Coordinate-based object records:
☆ ☆ ☆ ☆

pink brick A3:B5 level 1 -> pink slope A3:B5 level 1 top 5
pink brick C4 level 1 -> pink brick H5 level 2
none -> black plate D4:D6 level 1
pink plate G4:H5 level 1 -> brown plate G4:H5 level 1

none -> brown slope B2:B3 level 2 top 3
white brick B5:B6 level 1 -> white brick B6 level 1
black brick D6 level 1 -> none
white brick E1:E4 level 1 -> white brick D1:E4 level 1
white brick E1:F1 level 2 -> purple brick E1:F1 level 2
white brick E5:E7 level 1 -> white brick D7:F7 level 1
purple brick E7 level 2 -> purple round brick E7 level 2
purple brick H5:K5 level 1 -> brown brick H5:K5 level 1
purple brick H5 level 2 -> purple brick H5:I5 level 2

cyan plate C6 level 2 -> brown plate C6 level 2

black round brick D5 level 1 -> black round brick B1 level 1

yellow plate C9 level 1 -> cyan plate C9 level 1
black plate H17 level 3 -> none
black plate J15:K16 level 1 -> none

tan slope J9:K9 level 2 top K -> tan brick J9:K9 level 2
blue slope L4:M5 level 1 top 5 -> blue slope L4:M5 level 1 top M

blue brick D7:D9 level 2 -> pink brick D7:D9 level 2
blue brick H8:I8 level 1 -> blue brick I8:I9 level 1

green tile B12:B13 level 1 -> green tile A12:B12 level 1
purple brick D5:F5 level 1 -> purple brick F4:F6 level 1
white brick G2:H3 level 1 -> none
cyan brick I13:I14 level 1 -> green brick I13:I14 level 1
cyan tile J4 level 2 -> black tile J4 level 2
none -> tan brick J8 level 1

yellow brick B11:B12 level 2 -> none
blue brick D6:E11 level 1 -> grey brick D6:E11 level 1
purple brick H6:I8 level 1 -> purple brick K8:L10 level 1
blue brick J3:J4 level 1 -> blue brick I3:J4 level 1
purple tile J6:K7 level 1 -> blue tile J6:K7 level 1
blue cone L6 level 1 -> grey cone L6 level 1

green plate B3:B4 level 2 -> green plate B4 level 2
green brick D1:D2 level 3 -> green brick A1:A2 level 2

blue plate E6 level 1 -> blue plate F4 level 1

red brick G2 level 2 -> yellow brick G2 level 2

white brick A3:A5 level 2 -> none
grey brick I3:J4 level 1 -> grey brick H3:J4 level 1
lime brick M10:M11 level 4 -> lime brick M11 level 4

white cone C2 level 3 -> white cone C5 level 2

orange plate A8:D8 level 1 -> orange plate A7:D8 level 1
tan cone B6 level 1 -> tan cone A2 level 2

☆ ☆ ☆ ☆

Your instructions: Start with the line above that contains "blue brick D7:D9" and end with the line that contains "yellow brick B11:B12 level 2 -> none". Write out those lines exactly, and only those.

Your response:
blue brick D7:D9 level 2 -> pink brick D7:D9 level 2
blue brick H8:I8 level 1 -> blue brick I8:I9 level 1

green tile B12:B13 level 1 -> green tile A12:B12 level 1
purple brick D5:F5 level 1 -> purple brick F4:F6 level 1
white brick G2:H3 level 1 -> none
cyan brick I13:I14 level 1 -> green brick I13:I14 level 1
cyan tile J4 level 2 -> black tile J4 level 2
none -> tan brick J8 level 1

yellow brick B11:B12 level 2 -> none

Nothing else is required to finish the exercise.